== Supplied data ==
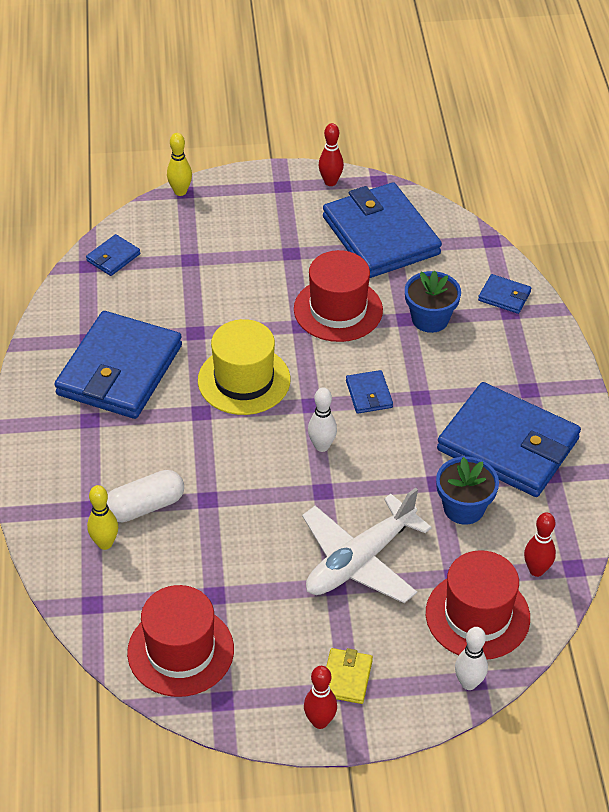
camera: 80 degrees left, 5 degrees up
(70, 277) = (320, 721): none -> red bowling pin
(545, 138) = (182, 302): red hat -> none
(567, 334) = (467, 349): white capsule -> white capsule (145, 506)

---

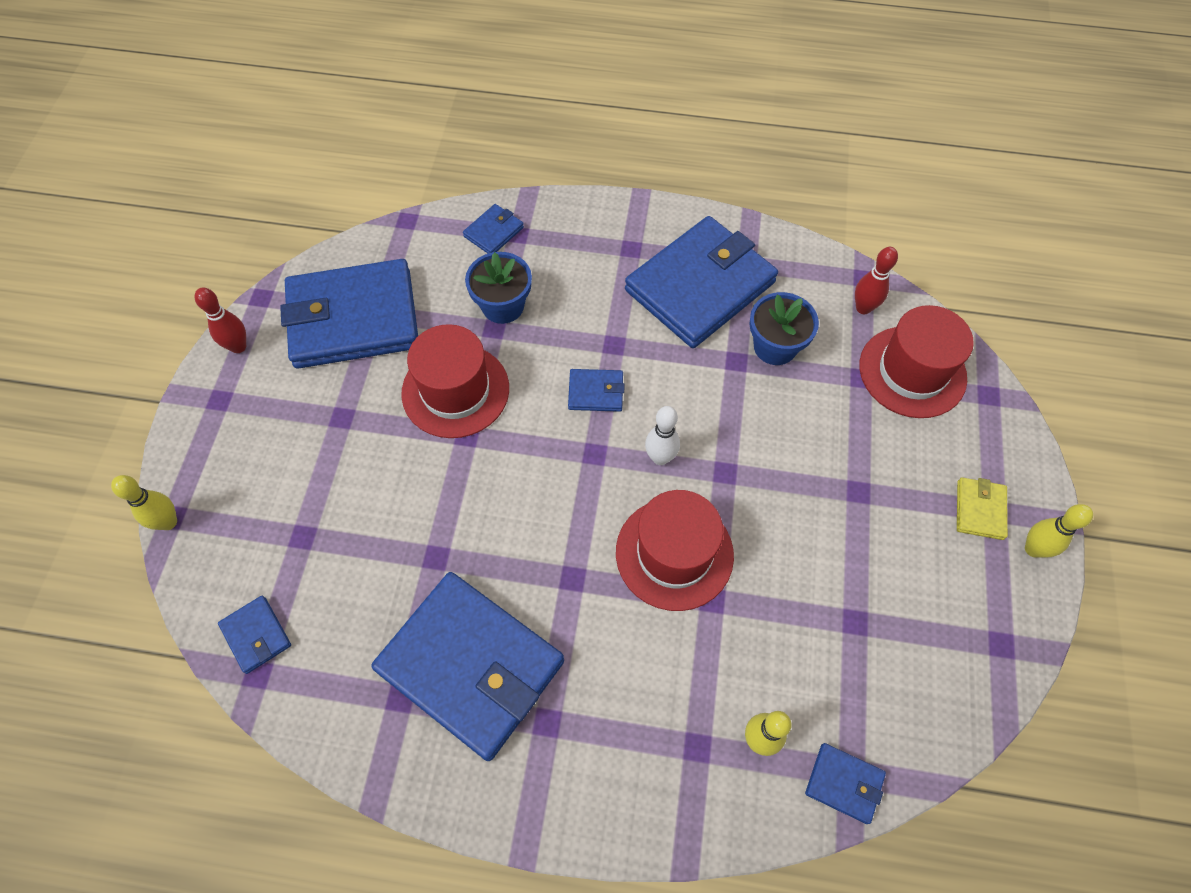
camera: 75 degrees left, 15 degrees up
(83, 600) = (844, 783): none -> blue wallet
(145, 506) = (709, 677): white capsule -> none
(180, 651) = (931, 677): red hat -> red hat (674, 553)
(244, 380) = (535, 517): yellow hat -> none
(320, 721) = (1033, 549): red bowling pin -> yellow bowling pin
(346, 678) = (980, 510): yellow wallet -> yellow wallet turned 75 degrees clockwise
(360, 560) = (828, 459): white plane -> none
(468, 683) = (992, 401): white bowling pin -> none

...

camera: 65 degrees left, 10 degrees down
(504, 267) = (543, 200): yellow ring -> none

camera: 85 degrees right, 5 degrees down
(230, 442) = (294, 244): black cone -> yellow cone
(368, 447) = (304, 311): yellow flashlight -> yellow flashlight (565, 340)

== Task description ==
Using the data above, reproduce exactly the lines between those holding "camera: 80 degrees left, 5 degrees up" and "(567, 334) = (467, 349): white", inclusive, and no others.

== Answer to the problem ==
camera: 80 degrees left, 5 degrees up
(70, 277) = (320, 721): none -> red bowling pin
(545, 138) = (182, 302): red hat -> none
(567, 334) = (467, 349): white capsule -> white capsule (145, 506)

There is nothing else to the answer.